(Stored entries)
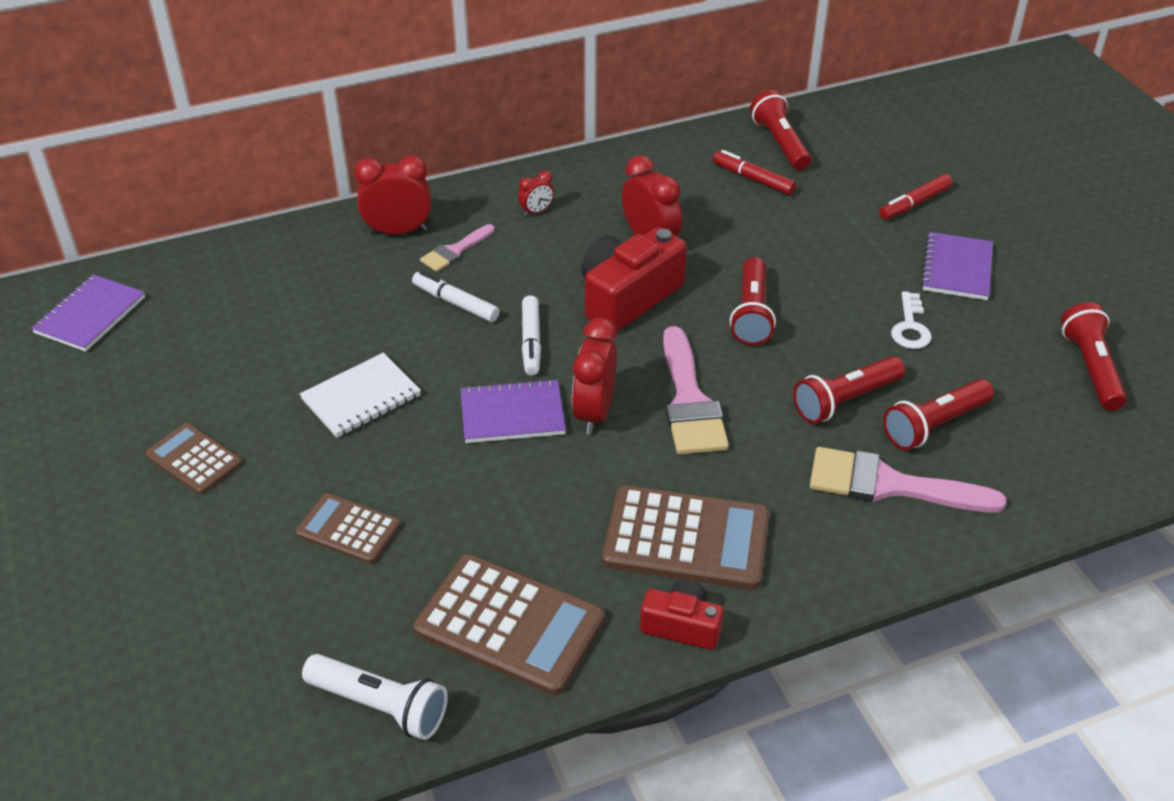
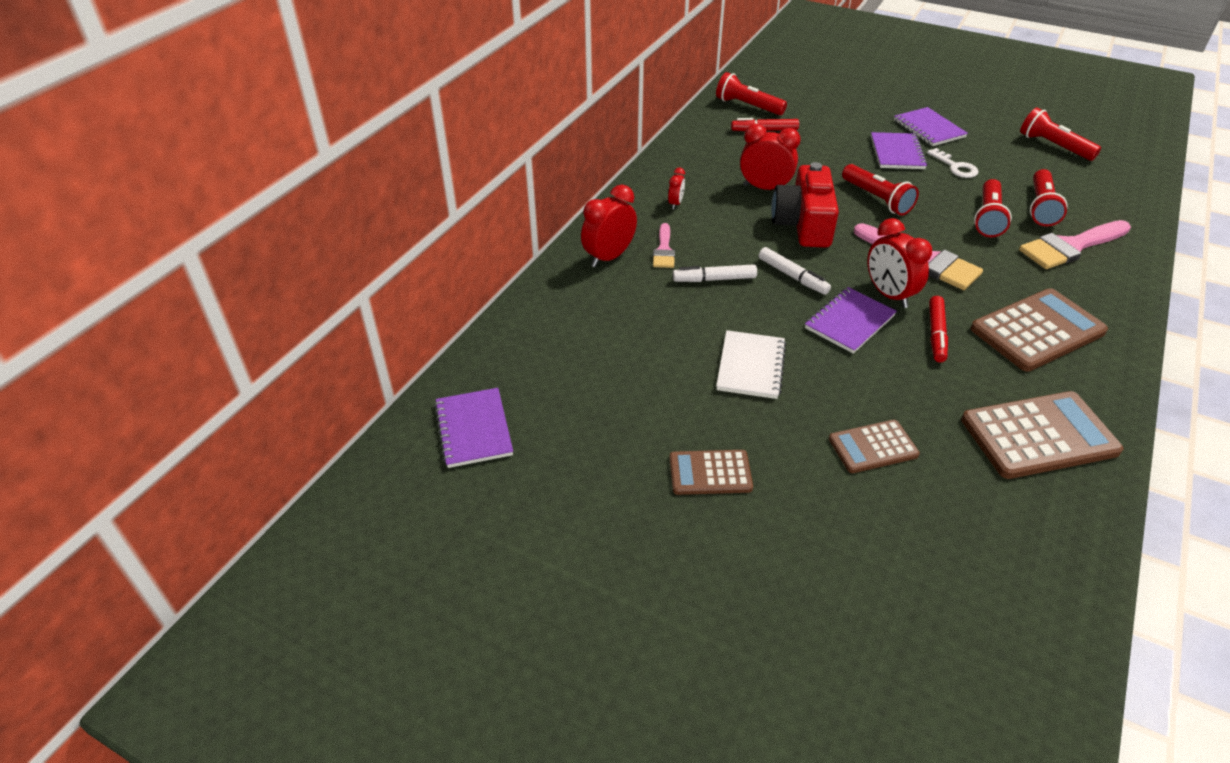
camera: 40 degrees left, 0 degrees up
(380, 706) = (1057, 532): white flashlight -> none
(682, 626) = (1108, 375): red camera -> none
(865, 277) = (897, 153): none -> purple notebook
(914, 203) = (860, 107): red marker -> red marker (936, 334)

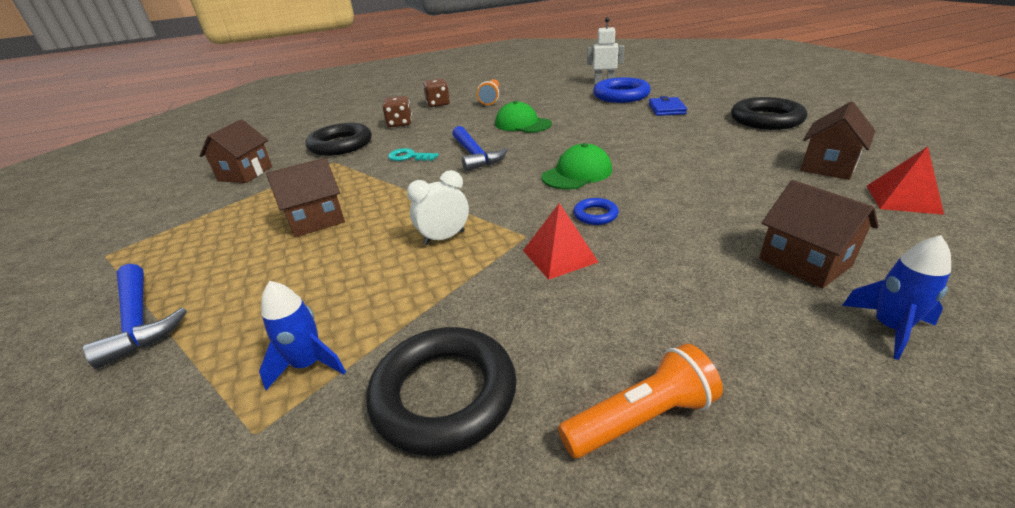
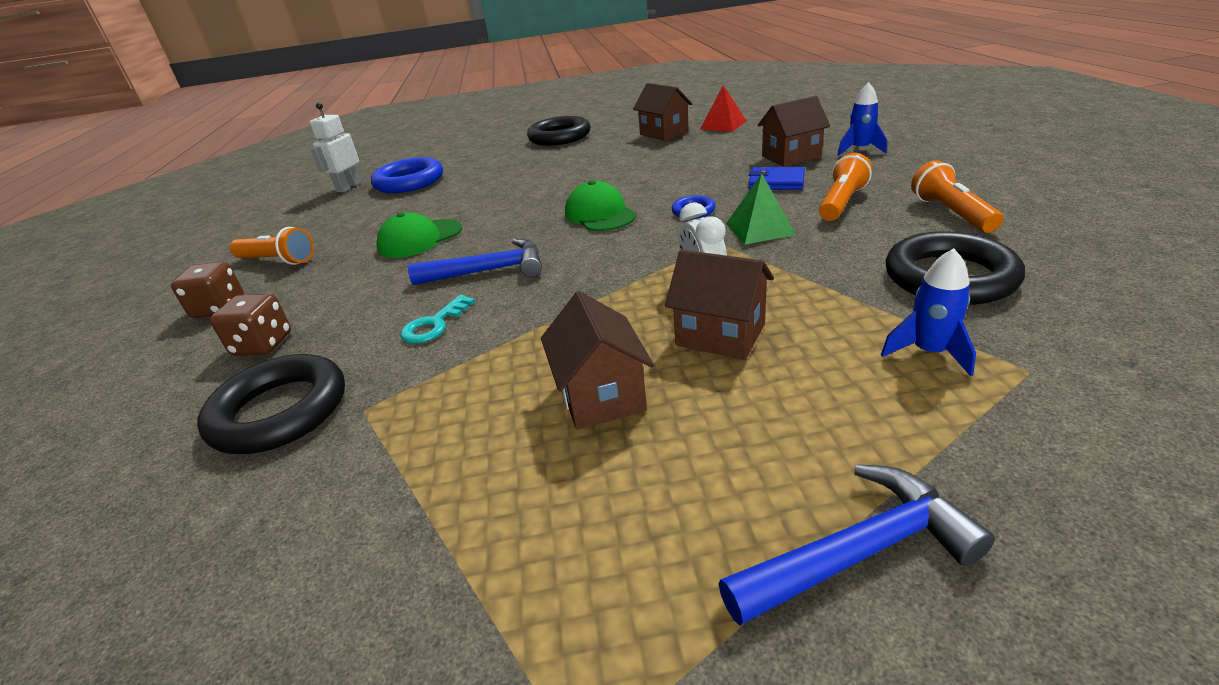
camera: 75 degrees left, 0 degrees up
(245, 173) = (279, 556): brown house -> brown house (720, 335)
(559, 256) = (759, 229): red pyramid -> green pyramid
(648, 310) = (841, 203): none -> orange flashlight
(666, 109) = (483, 166): blue wallet -> blue wallet (776, 182)

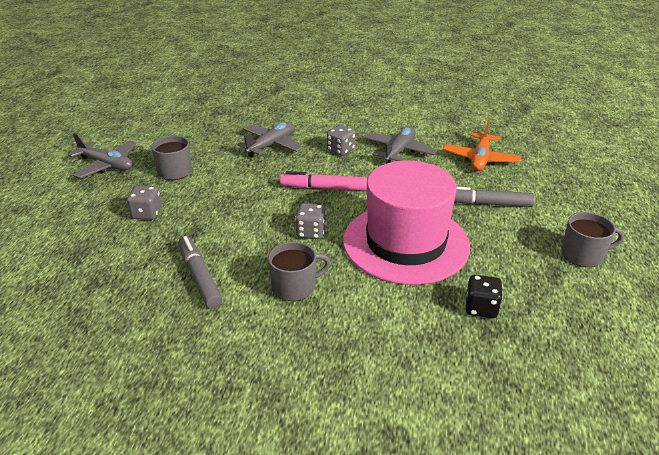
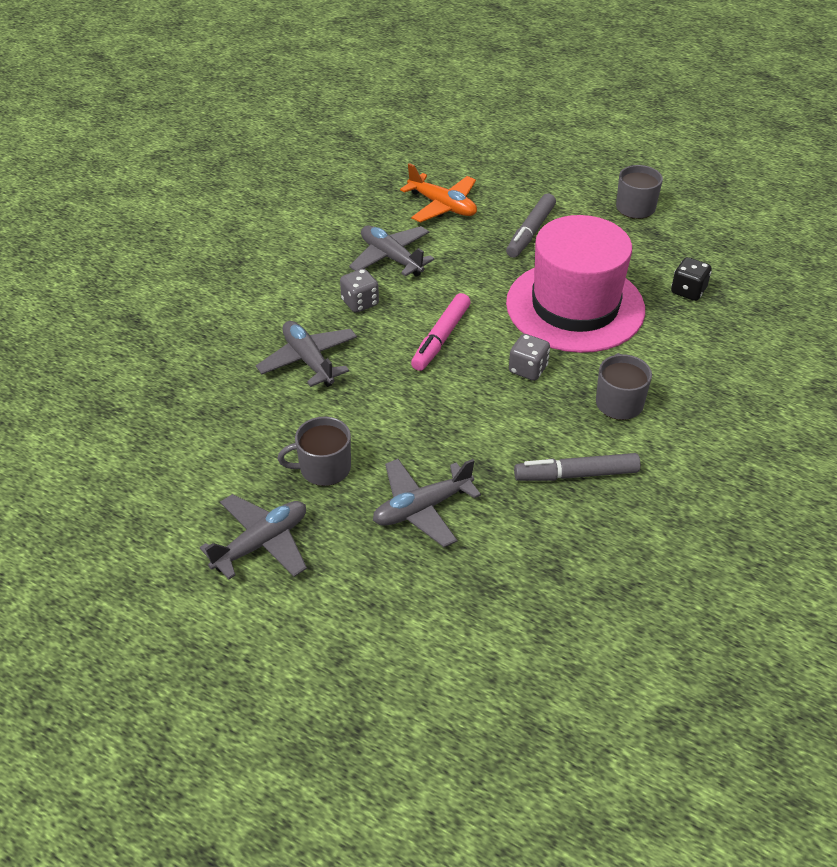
camera: 70 degrees left, 10 degrees up
(147, 214) = (422, 508): grey dice -> grey plane

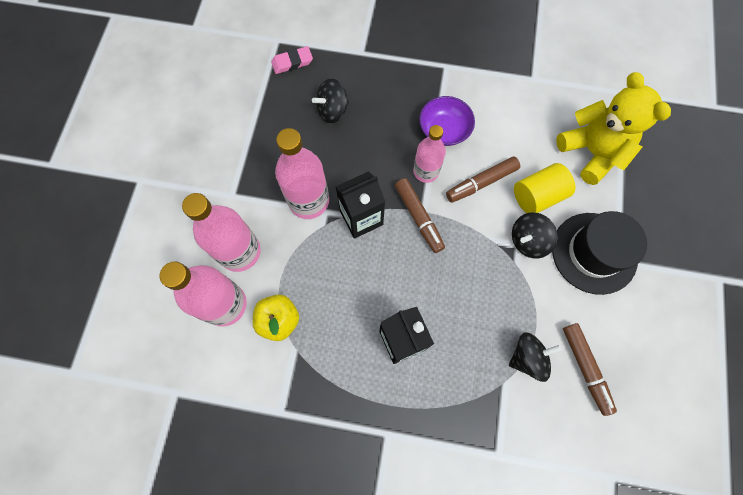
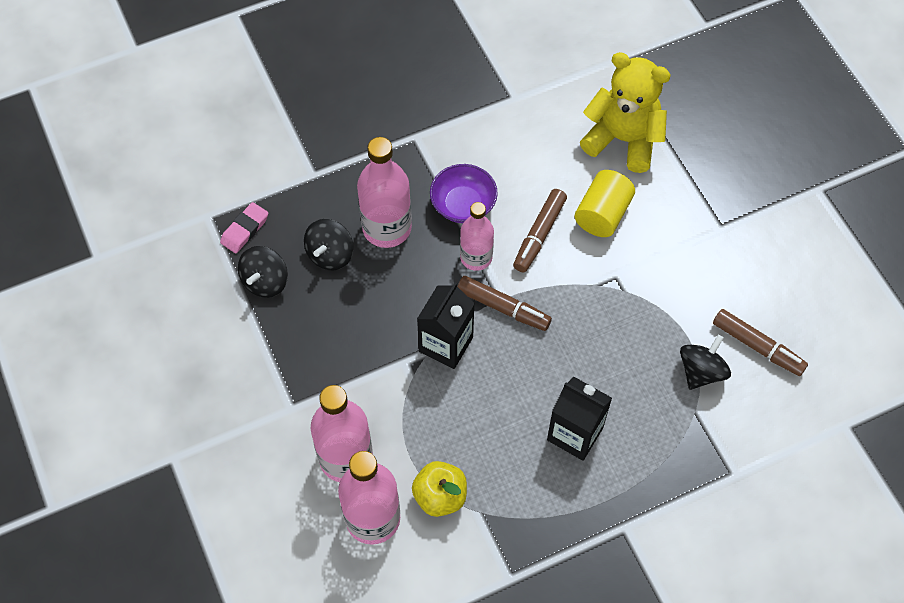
camera: 35 degrees left, 10 degrees down
(309, 201) = (378, 362): pink bottle -> pink bottle (387, 228)
(528, 241) = (624, 263): black spinning top -> black spinning top (265, 281)
(594, 253) = (692, 235): black hat -> none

* **EXERCISE**
All lines from the start of the entries through the one with "camera: 35 degrees left, 10 degrees down" are to be output exactly; omit the pictures.

* **SOLUTION FOR THIS TASK**
camera: 40 degrees left, 0 degrees up
(380, 706) = (1057, 532): white flashlight -> none
(682, 626) = (1108, 375): red camera -> none
(865, 277) = (897, 153): none -> purple notebook
(914, 203) = (860, 107): red marker -> red marker (936, 334)

camera: 75 degrees left, 0 degrees up
(245, 173) = (279, 556): brown house -> brown house (720, 335)
(559, 256) = (759, 229): red pyramid -> green pyramid
(648, 310) = (841, 203): none -> orange flashlight
(666, 109) = (483, 166): blue wallet -> blue wallet (776, 182)

camera: 70 degrees left, 10 degrees up
(147, 214) = (422, 508): grey dice -> grey plane

camera: 35 degrees left, 10 degrees down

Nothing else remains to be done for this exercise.